### Supplied information

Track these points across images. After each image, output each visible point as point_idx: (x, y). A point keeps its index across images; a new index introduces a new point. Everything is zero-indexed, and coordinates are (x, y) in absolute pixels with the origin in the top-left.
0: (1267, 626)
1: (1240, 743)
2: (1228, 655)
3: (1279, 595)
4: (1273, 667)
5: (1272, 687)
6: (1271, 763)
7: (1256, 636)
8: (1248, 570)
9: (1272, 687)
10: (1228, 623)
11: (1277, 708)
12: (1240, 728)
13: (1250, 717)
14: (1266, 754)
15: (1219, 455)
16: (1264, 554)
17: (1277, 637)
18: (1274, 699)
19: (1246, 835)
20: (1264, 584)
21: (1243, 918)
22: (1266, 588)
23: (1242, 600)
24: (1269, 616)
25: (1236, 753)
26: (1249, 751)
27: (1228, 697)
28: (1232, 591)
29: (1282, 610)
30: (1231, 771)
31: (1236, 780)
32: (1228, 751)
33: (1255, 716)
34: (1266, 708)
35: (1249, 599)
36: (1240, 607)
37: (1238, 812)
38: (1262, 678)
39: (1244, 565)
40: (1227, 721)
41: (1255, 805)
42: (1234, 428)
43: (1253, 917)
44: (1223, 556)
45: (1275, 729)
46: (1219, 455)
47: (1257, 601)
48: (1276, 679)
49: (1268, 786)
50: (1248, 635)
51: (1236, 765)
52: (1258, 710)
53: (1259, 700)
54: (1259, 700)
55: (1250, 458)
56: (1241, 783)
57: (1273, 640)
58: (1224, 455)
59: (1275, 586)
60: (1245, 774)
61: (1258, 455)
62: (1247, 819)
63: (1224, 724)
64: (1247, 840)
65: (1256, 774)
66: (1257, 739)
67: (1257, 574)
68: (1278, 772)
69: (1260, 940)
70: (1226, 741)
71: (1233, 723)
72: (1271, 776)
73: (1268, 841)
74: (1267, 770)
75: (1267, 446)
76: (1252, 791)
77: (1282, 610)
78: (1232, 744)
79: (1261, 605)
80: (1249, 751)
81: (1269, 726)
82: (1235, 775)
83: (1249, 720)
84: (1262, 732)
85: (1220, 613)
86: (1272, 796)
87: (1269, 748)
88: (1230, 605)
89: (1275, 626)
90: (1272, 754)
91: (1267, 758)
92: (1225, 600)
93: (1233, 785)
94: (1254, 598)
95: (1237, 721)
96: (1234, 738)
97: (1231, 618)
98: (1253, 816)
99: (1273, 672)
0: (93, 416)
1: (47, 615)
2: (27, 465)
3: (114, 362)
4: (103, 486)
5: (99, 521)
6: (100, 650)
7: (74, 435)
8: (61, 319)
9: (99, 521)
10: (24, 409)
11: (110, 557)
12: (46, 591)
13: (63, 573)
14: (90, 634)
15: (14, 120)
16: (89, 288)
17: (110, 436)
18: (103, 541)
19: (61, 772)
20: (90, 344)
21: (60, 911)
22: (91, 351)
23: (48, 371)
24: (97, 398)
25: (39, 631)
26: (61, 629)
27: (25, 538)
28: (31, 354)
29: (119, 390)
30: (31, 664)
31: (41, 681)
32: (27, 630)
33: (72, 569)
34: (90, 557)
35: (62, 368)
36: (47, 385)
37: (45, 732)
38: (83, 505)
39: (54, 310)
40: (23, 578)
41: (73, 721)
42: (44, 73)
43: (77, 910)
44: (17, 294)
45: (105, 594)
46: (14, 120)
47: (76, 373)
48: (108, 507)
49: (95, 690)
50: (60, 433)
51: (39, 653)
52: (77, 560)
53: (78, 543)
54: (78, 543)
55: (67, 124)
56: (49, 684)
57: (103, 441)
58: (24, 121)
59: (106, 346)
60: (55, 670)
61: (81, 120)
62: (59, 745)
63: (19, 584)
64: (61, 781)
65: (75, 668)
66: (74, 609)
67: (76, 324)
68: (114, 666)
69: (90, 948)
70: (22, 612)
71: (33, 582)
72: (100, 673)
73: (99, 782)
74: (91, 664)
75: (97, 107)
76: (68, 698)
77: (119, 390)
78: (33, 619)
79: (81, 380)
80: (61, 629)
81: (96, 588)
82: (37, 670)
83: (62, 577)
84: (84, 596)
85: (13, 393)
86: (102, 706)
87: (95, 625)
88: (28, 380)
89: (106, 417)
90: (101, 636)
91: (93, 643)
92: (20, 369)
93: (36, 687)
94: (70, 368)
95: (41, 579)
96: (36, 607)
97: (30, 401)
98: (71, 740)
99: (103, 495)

######

**Exercise directions**
Could you copy out the lines from the start of the list above up to and including the line containing "3: (1279, 595)", keeping each one identical?

**Solution to this exercise**
Track these points across images. After each image, output each visible point as point_idx: (x, y). A point keeps its index across images; a new index introduces a new point. Everything is zero-indexed, and coordinates are (x, y) in absolute pixels with the origin in the top-left.
0: (1267, 626)
1: (1240, 743)
2: (1228, 655)
3: (1279, 595)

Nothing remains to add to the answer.